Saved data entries
━━━━━━━━━━━━━━━━━━━━
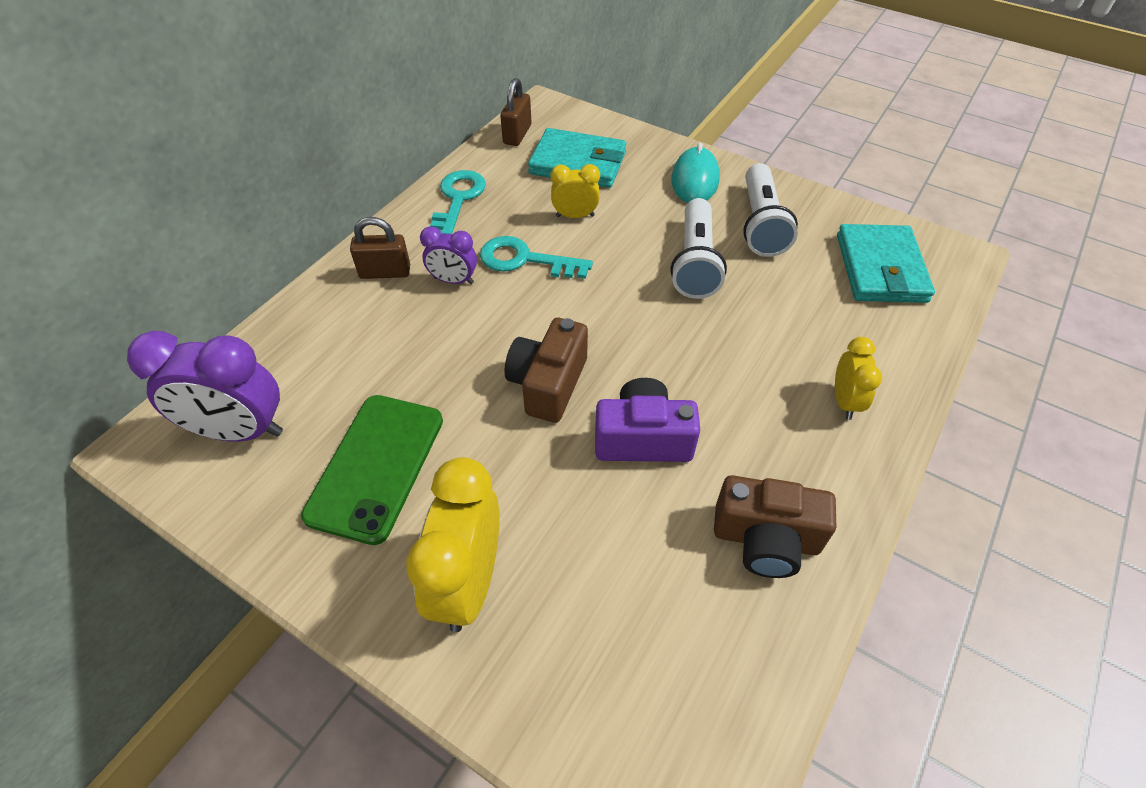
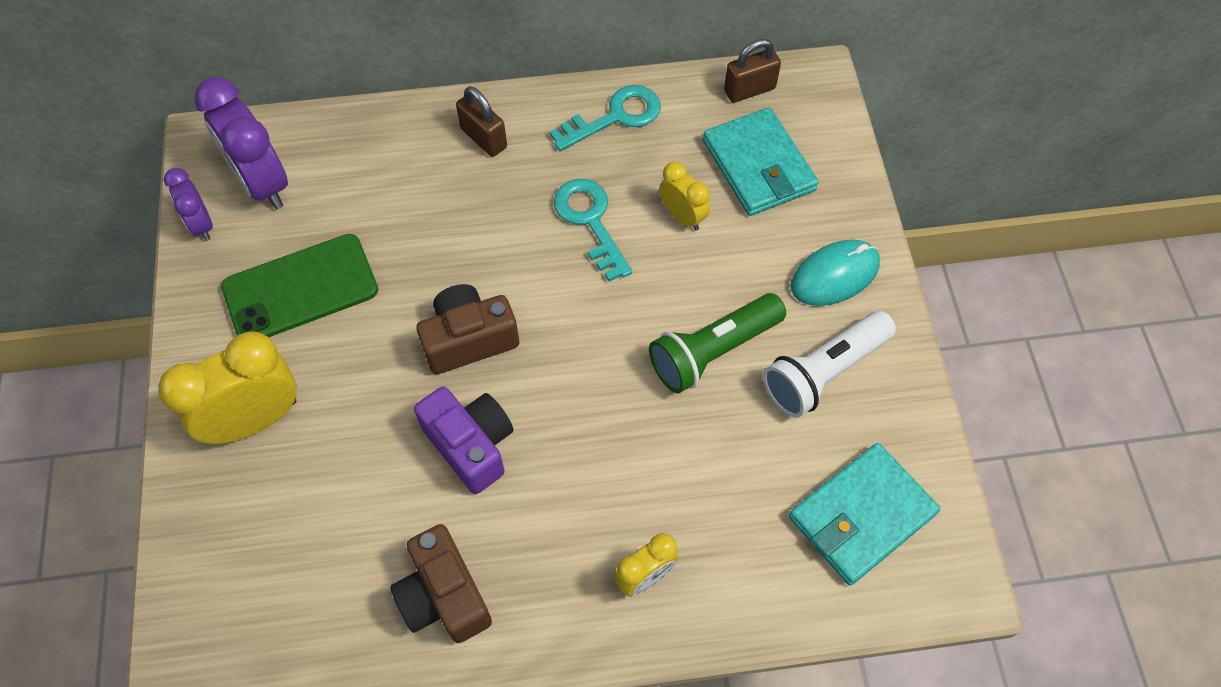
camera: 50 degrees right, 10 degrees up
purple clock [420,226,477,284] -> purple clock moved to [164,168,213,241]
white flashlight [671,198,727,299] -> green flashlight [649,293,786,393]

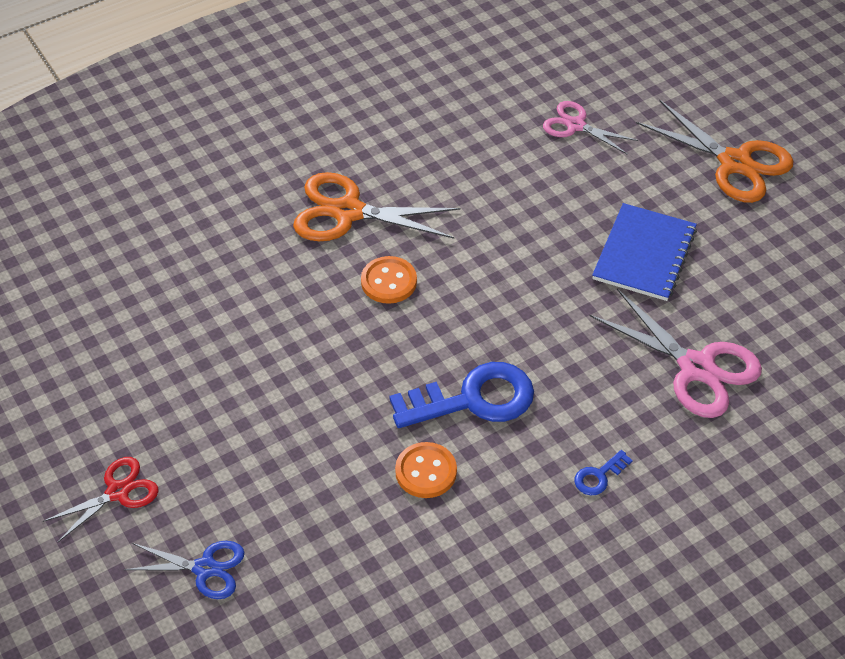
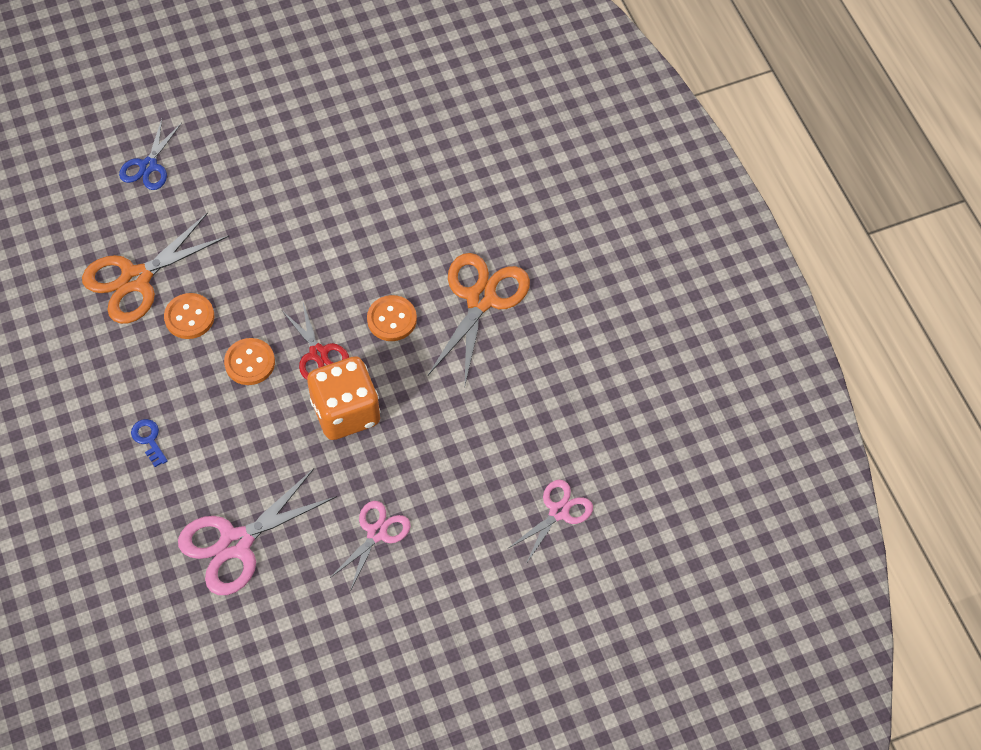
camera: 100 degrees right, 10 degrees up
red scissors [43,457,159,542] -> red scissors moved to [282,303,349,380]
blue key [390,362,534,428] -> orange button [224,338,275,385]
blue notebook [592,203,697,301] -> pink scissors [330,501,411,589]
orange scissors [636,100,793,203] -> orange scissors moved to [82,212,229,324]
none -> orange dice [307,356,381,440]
━━━━━━━━━━━━━━━━━━━━
WHAT YOU HAVE TO DO: Nothing but the lines from the one with "red scissors [43,457,159,542]" through the last line of the data should appear; print them exactly.

WRITTEN SOLUTION:
red scissors [43,457,159,542] -> red scissors moved to [282,303,349,380]
blue key [390,362,534,428] -> orange button [224,338,275,385]
blue notebook [592,203,697,301] -> pink scissors [330,501,411,589]
orange scissors [636,100,793,203] -> orange scissors moved to [82,212,229,324]
none -> orange dice [307,356,381,440]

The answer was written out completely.